__Task prompt__
When you reach the line containing "pincel [verde] |" in the data below, begin returning lines exactly as written, and stop once the line containing "45 degrees clockwise |" has been returned.
BEGIN
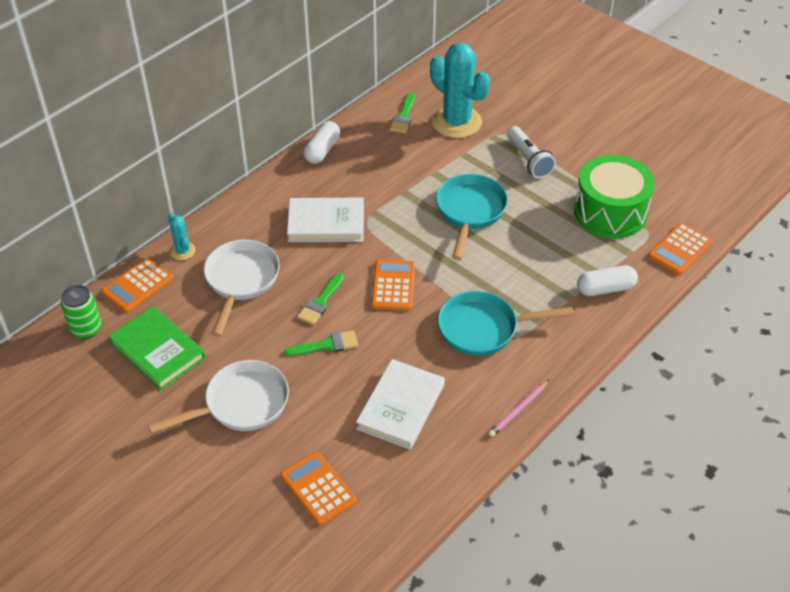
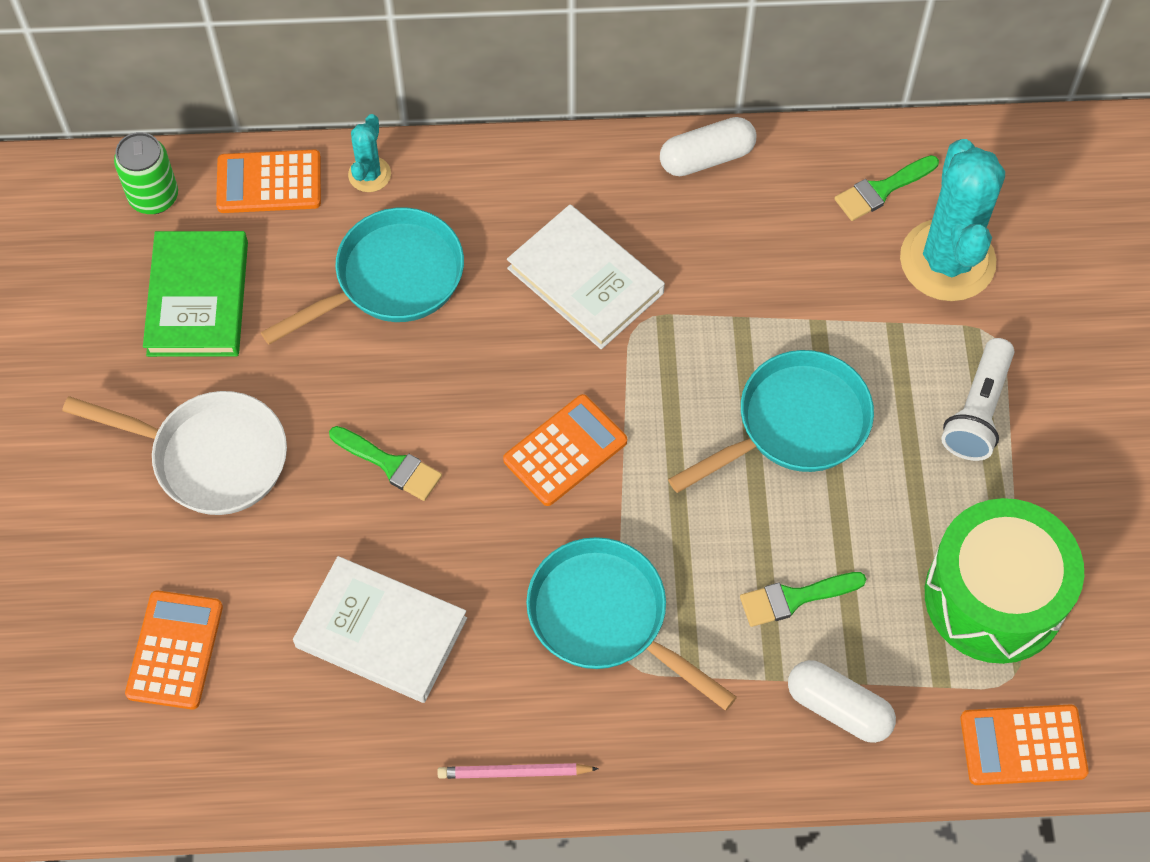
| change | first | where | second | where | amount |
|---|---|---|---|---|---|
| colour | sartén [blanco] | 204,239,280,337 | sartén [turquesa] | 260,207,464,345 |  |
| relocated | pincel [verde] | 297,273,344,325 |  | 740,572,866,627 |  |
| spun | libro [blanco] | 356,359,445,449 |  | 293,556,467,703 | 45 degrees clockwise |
END
BEGIN
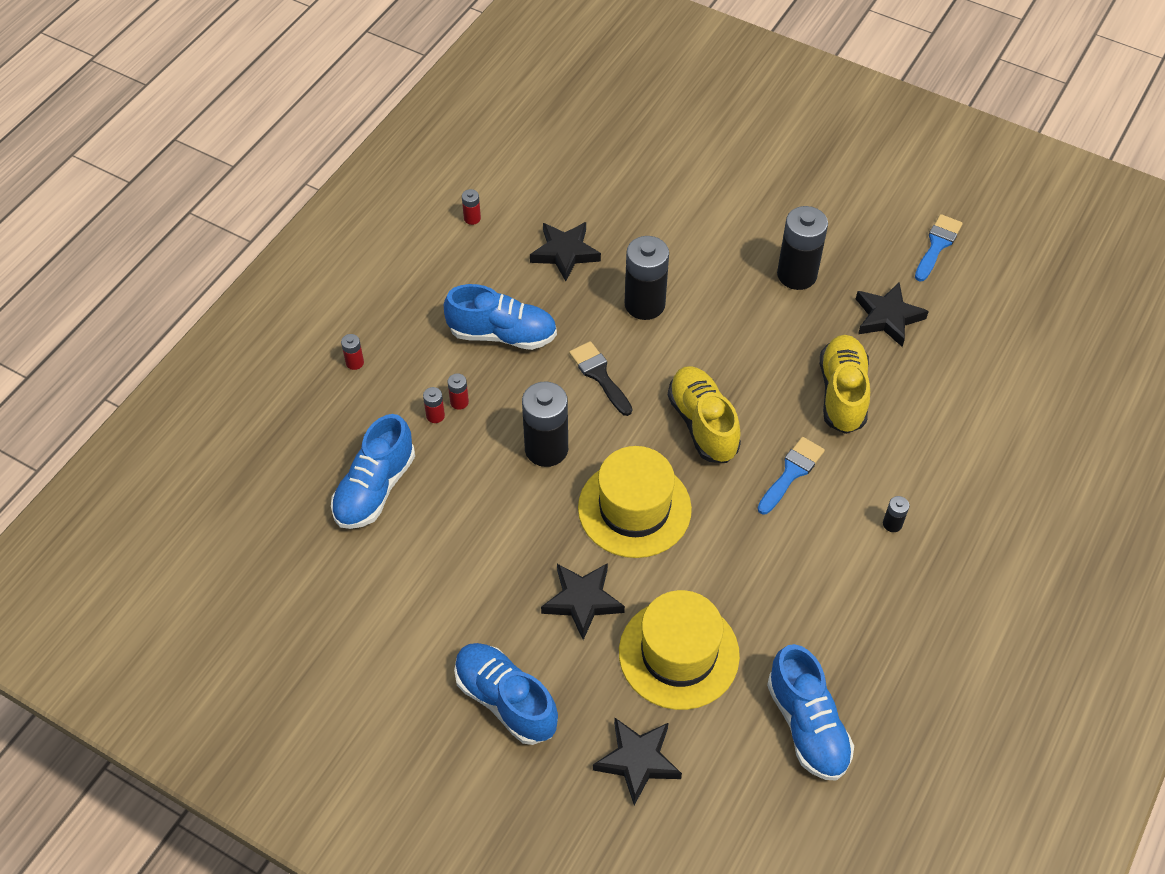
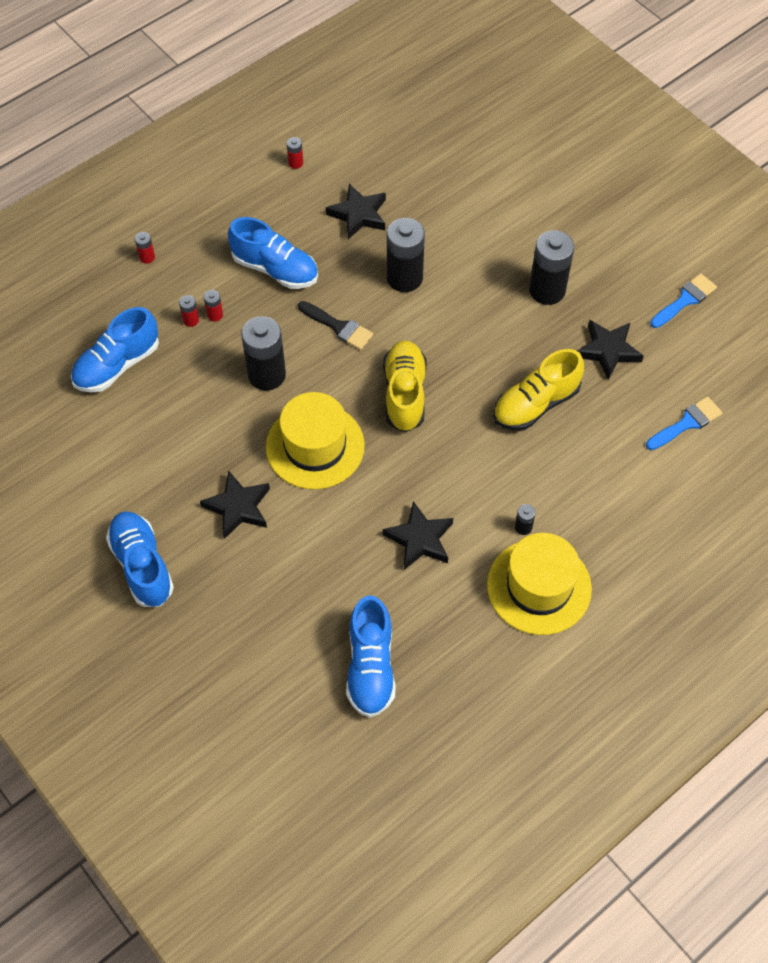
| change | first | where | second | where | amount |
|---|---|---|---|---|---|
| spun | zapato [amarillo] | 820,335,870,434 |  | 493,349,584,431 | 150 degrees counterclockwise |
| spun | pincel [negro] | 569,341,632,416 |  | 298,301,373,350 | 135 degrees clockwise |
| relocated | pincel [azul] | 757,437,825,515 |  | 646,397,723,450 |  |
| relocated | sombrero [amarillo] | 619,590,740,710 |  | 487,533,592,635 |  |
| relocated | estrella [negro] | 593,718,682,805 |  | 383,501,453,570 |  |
END
__Your solution__
| relocated | pincel [verde] | 297,273,344,325 |  | 740,572,866,627 |  |
| spun | libro [blanco] | 356,359,445,449 |  | 293,556,467,703 | 45 degrees clockwise |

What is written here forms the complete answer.